DATA SEGMENT Block Start

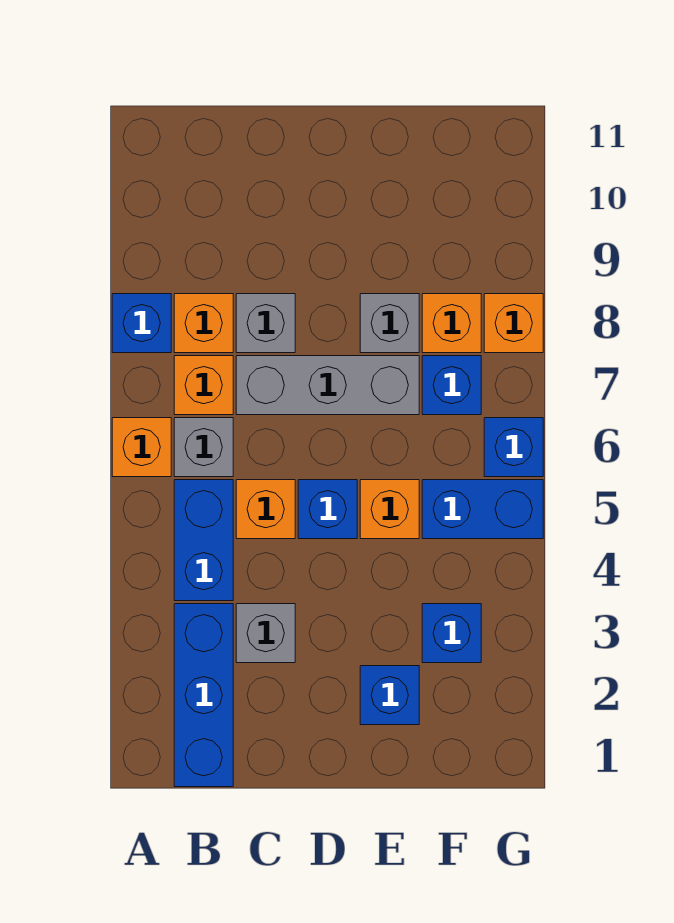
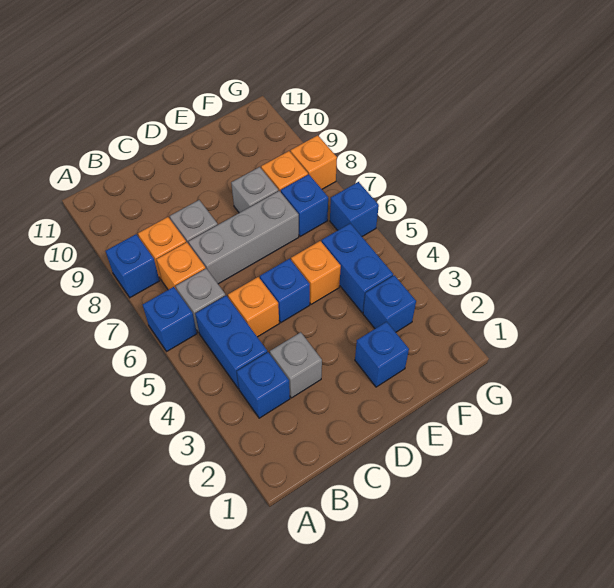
orange brick A6 level 1 -> blue brick A6 level 1
blue brick B1:B3 level 1 -> blue brick B3 level 1
blue brick F5:G5 level 1 -> blue brick F4:F5 level 1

DATA SEGMENT Block End

§ WHAT IS EXPECTED
In the copy, include no pictures; restate the listing above exactly.

§ TASK OUTPUT
orange brick A6 level 1 -> blue brick A6 level 1
blue brick B1:B3 level 1 -> blue brick B3 level 1
blue brick F5:G5 level 1 -> blue brick F4:F5 level 1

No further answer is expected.